___ EXCERPTED DATA

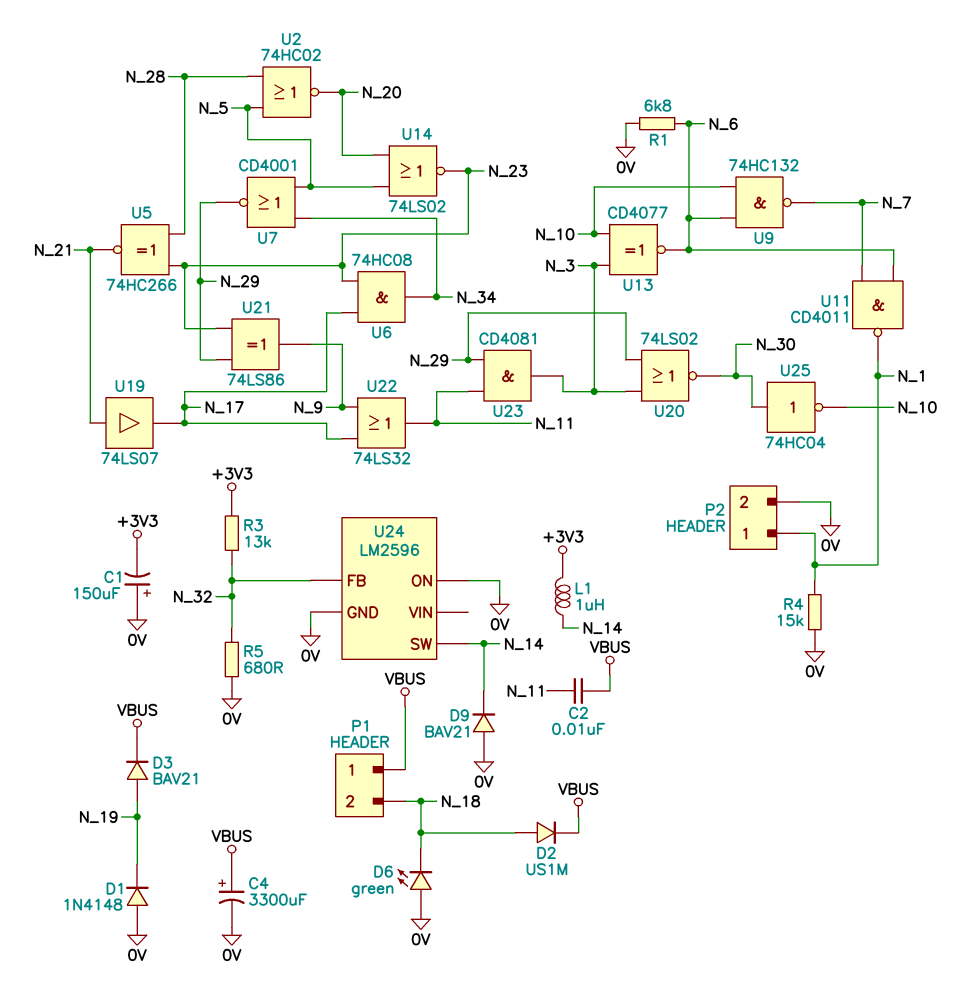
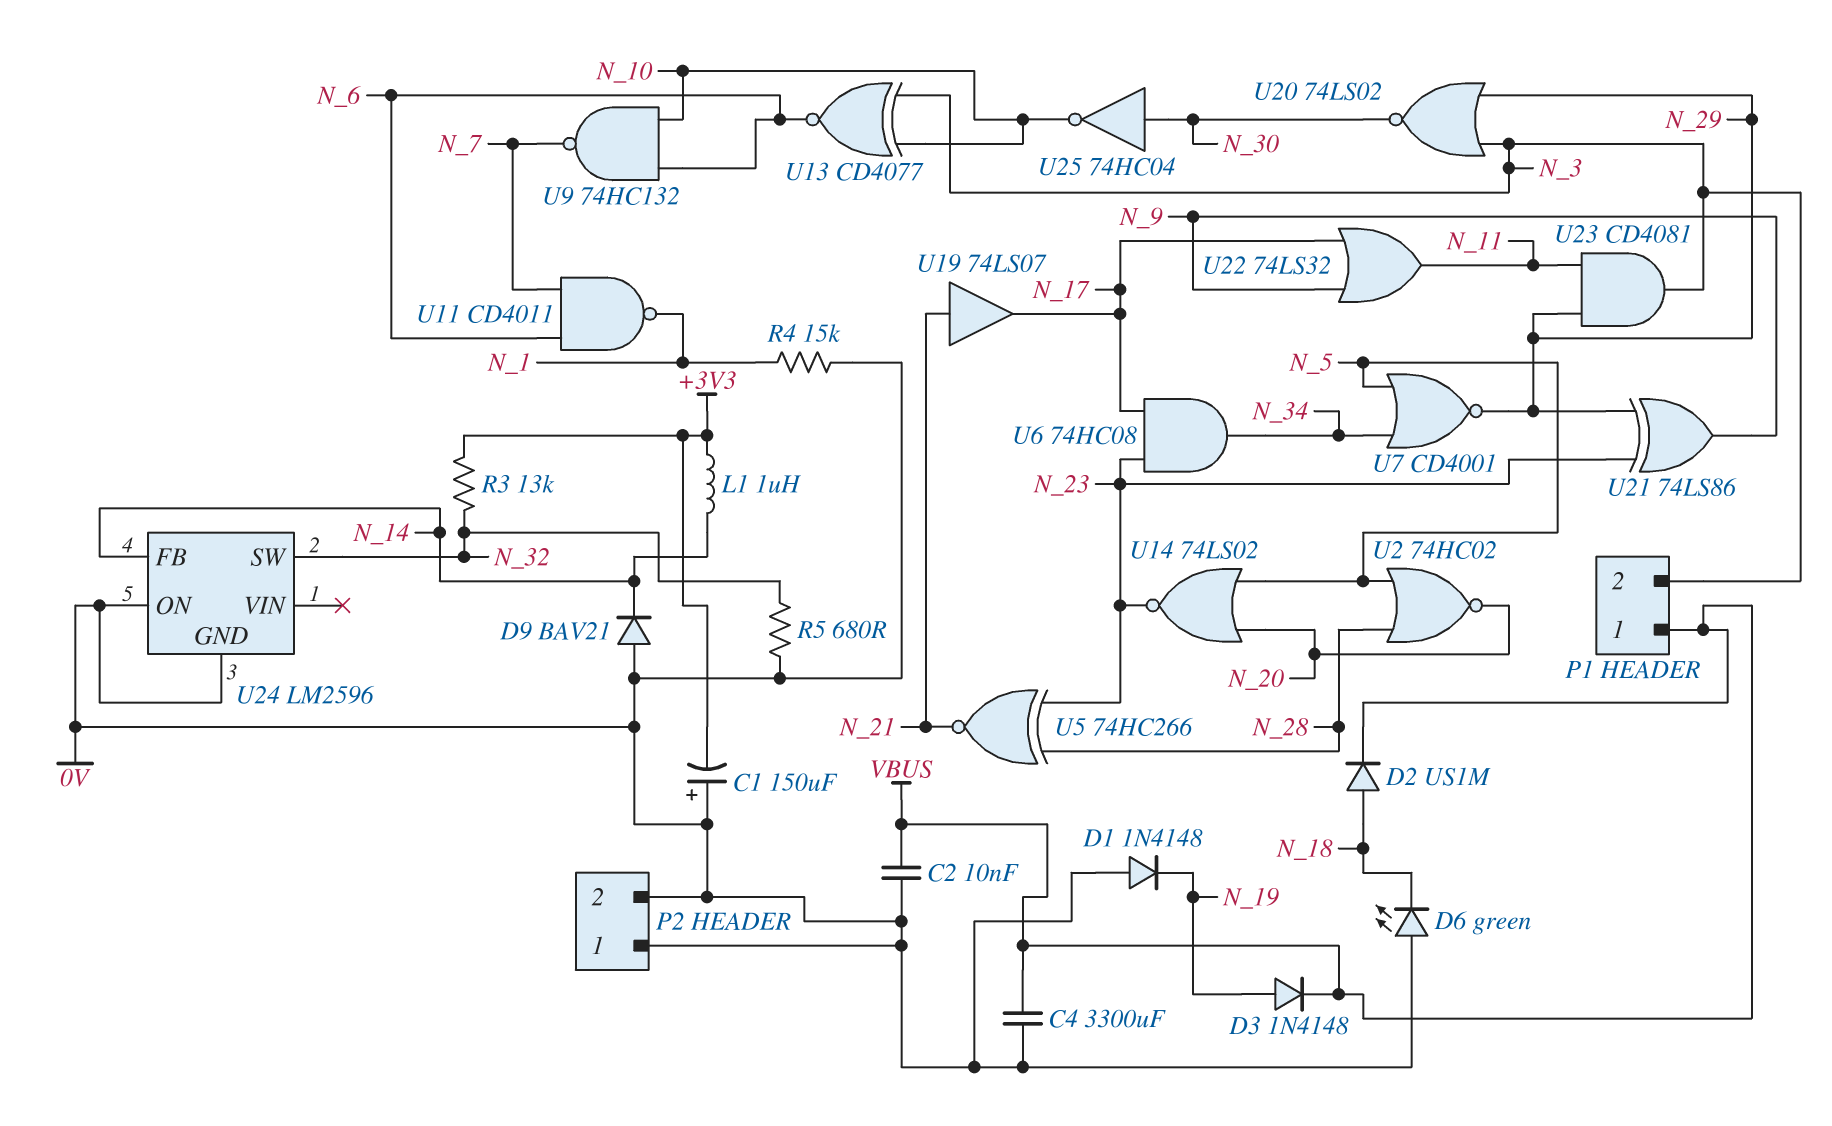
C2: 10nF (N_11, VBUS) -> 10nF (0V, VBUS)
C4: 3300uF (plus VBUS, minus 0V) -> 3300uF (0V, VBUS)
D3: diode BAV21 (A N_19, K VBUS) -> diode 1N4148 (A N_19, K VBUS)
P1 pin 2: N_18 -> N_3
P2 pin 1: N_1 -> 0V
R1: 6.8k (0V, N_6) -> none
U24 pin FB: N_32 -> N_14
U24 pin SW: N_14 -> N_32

______
___ EXCERPTED DATA

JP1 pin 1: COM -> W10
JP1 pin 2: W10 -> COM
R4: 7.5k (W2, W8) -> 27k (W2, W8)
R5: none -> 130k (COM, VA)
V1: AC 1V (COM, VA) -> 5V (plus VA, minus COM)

______
___ EXCERPTED DATA

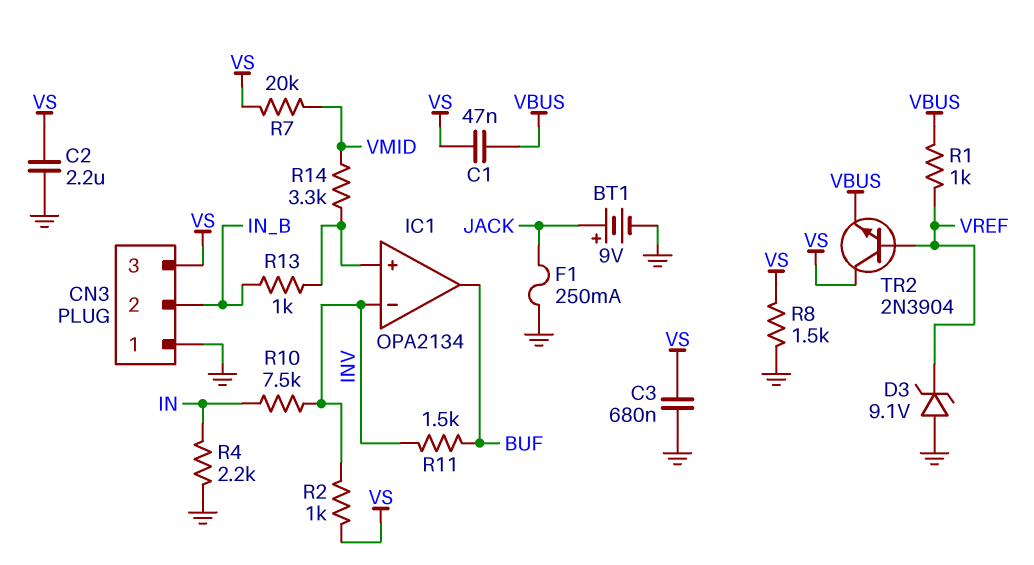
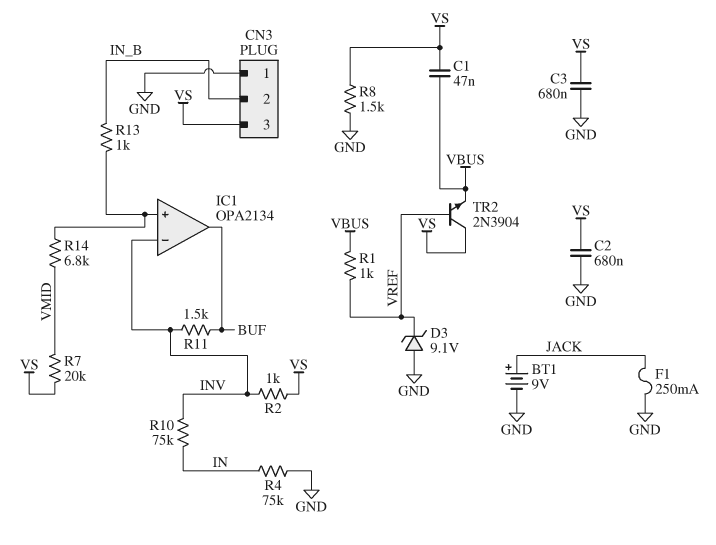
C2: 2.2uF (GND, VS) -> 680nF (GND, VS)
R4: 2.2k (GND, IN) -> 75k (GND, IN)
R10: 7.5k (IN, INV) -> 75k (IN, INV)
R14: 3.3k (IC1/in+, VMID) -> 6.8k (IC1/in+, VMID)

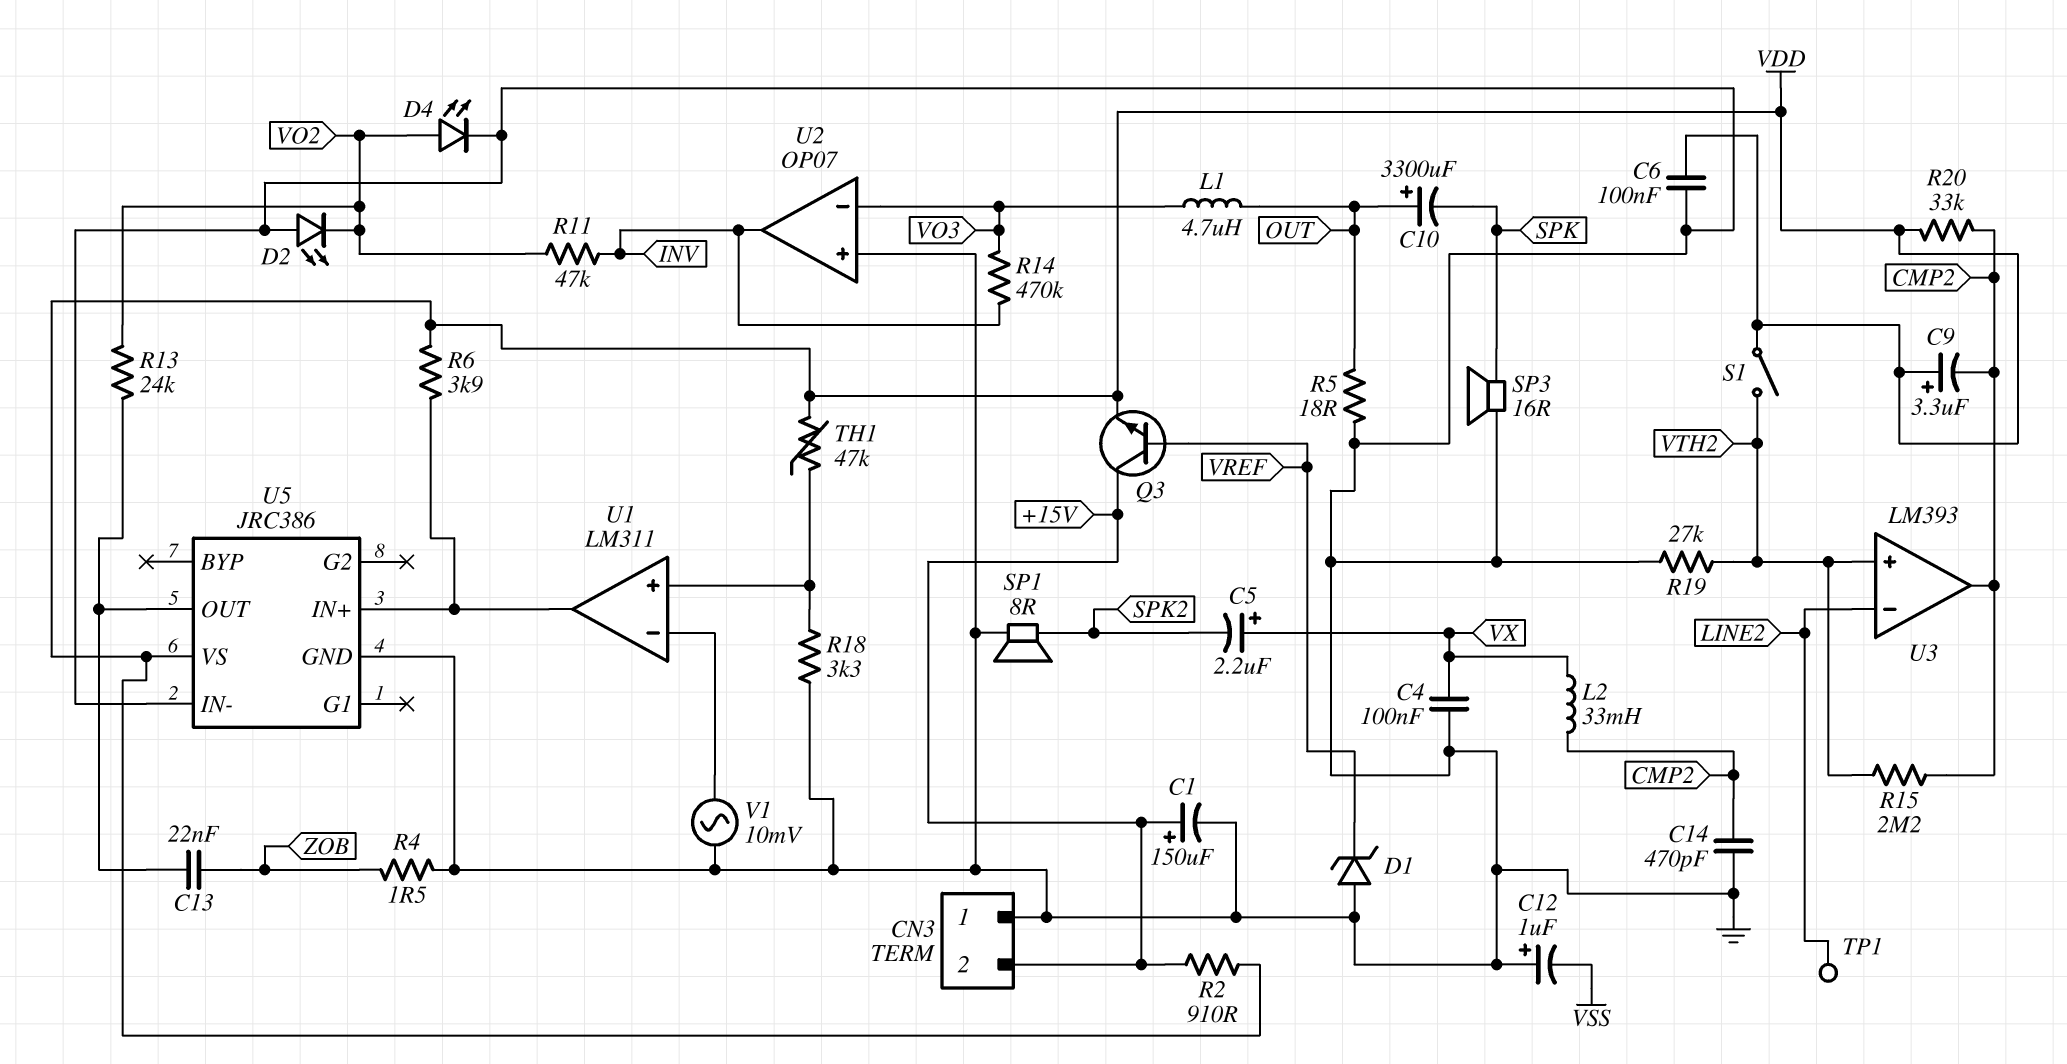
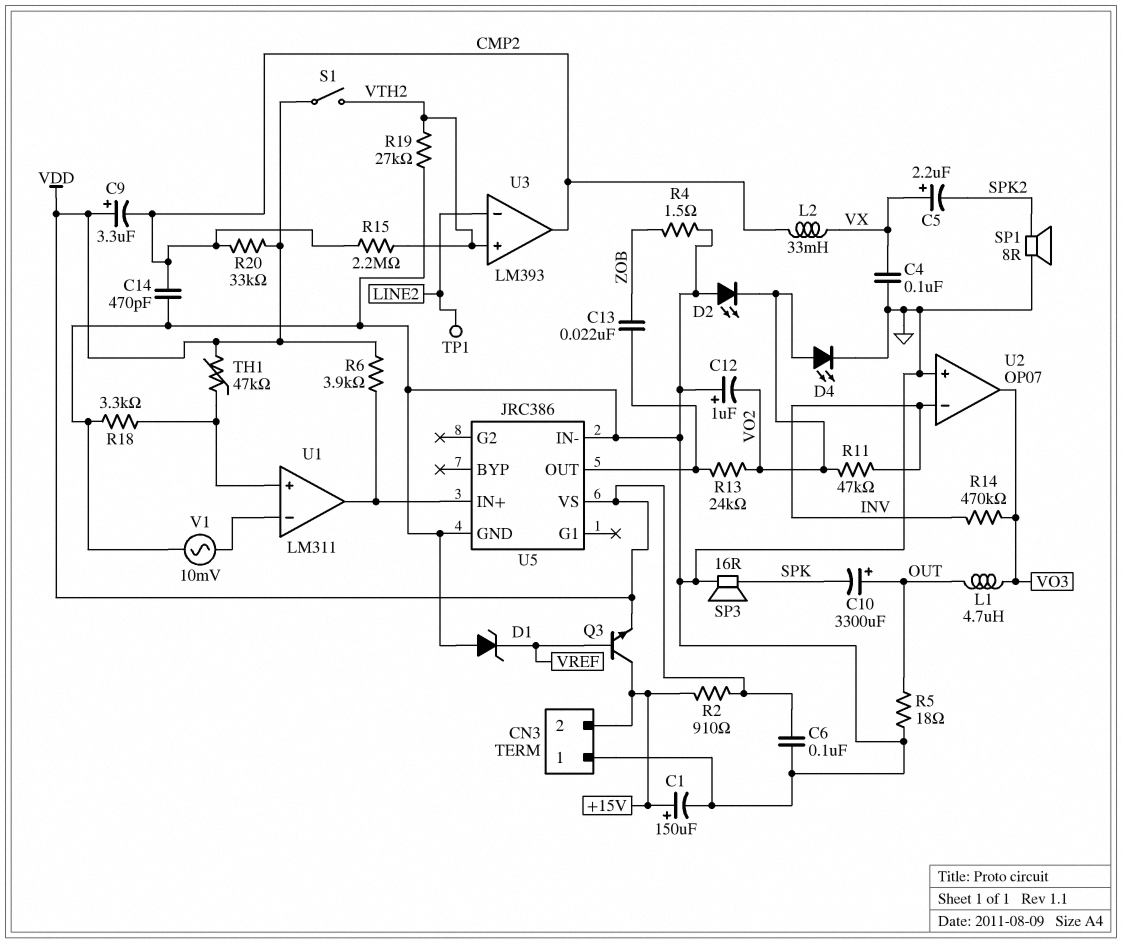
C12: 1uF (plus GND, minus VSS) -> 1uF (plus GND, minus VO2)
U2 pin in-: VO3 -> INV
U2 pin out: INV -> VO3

______

• _WORK TASK_:
In the listing above, find the line with "P1 pin 2: N_18 -> N_3" and the line with "U24 pin SW: N_14 -> N_32", then print exactly those lines and every line between them.

• _ANSWER TO THIS EXERCISE_:
P1 pin 2: N_18 -> N_3
P2 pin 1: N_1 -> 0V
R1: 6.8k (0V, N_6) -> none
U24 pin FB: N_32 -> N_14
U24 pin SW: N_14 -> N_32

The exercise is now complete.